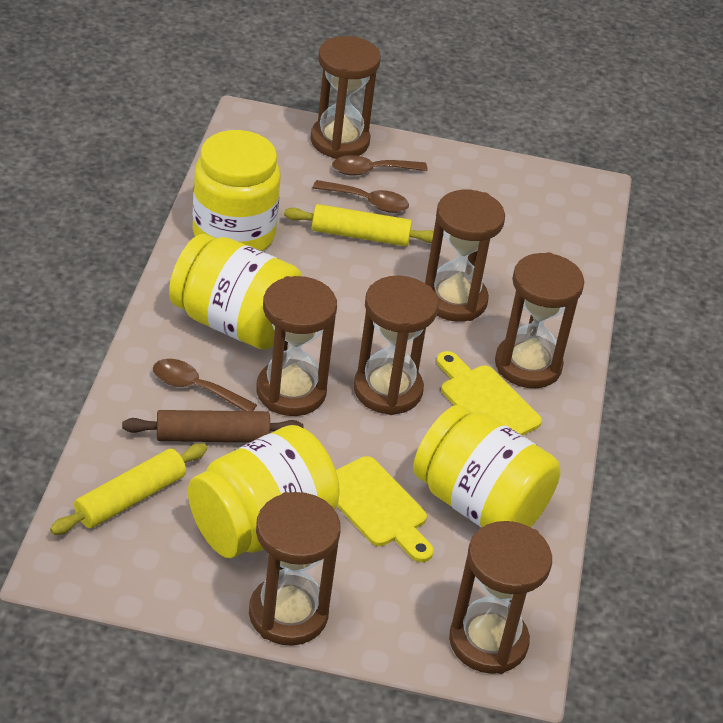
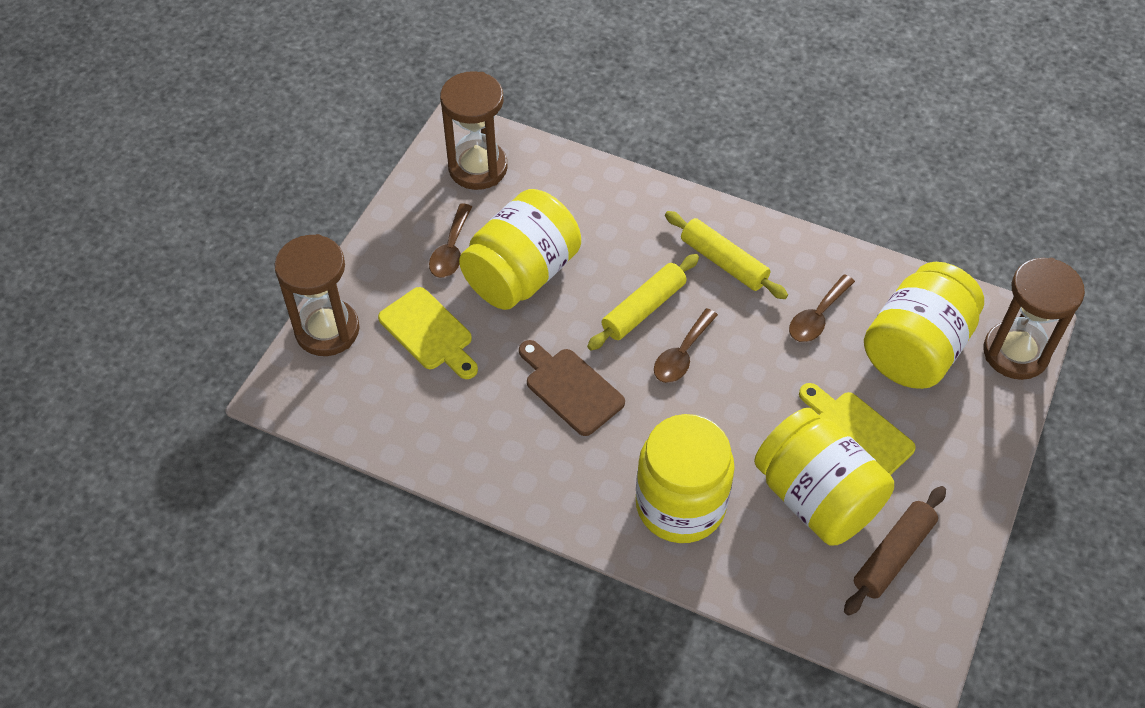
brown cutting board: 0 -> 1
brown hourglass: 7 -> 3

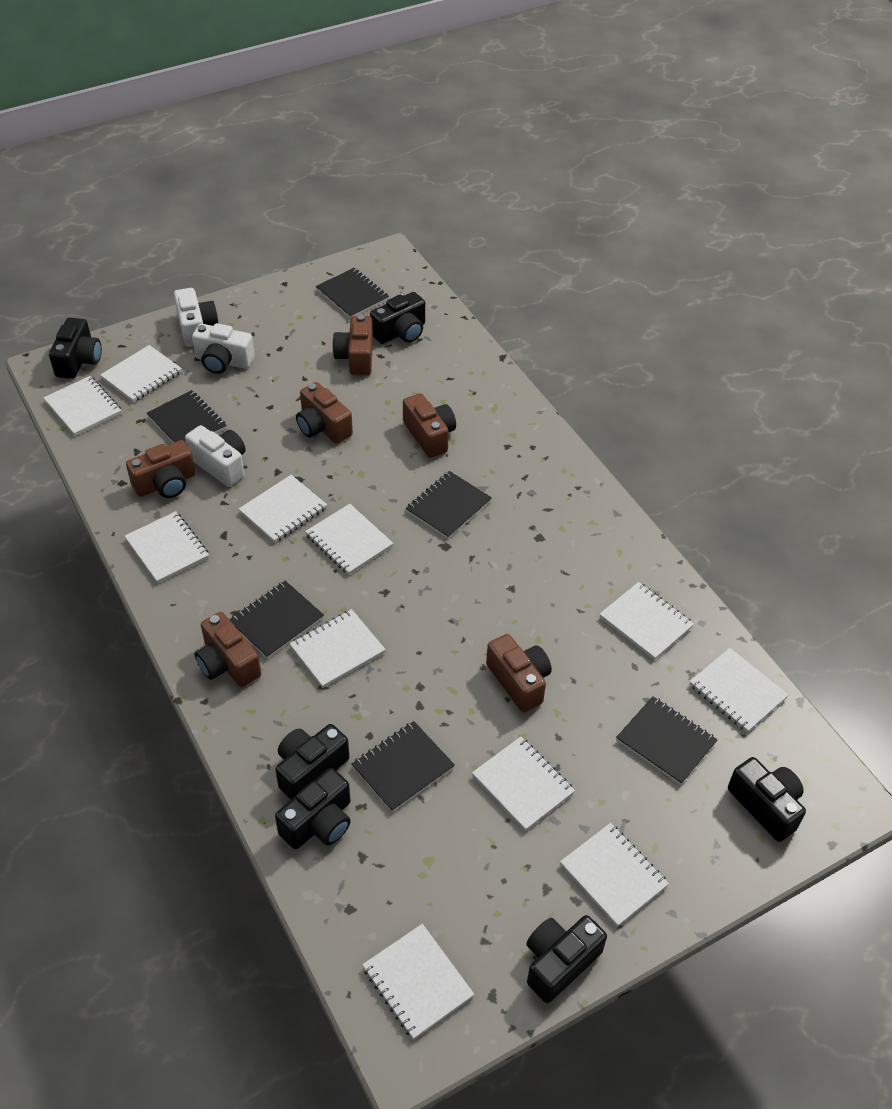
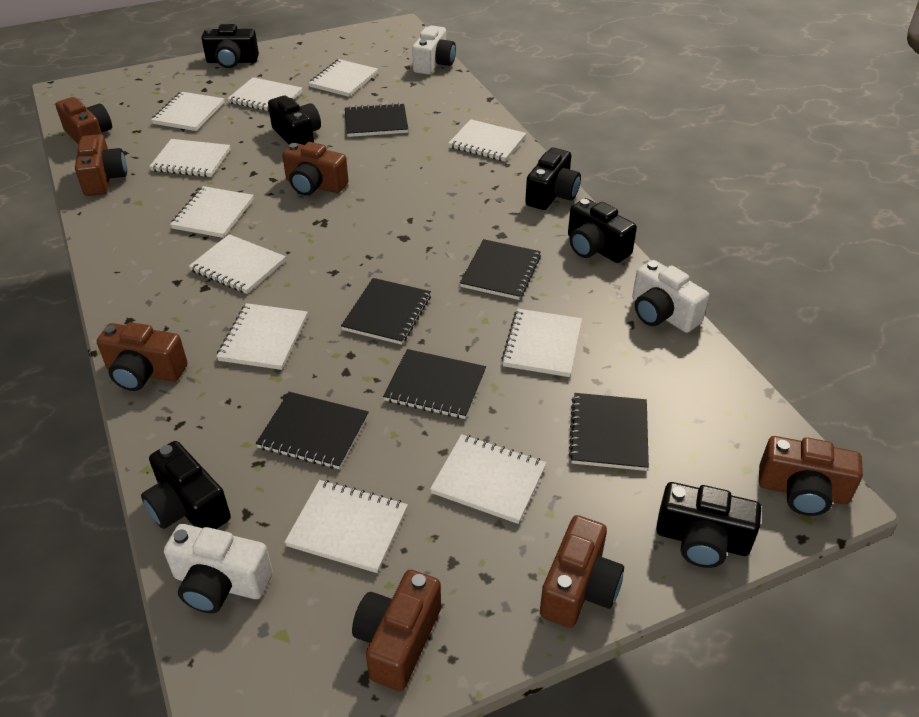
brown camera: 6 -> 7

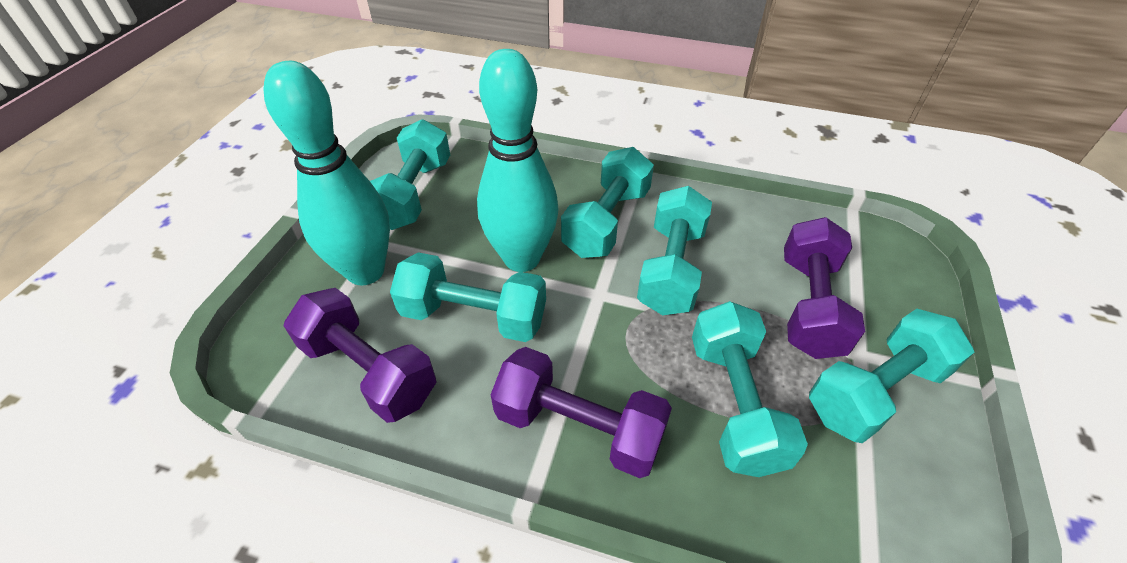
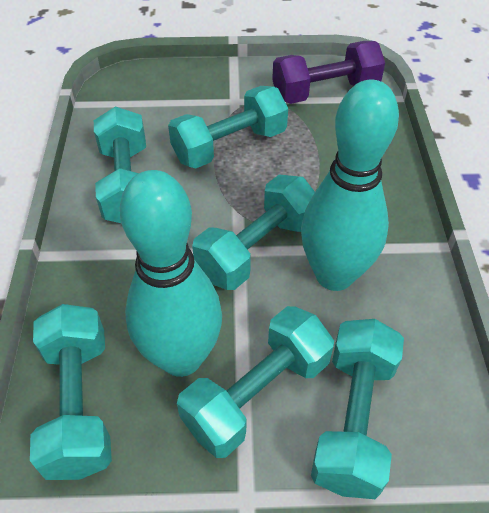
purple dumbbell: 3 -> 1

Problem details:
Only the text of the material belongs in your copy, which must match the original exactly.

Answer box:
brown cutting board: 0 -> 1
brown hourglass: 7 -> 3

brown camera: 6 -> 7

purple dumbbell: 3 -> 1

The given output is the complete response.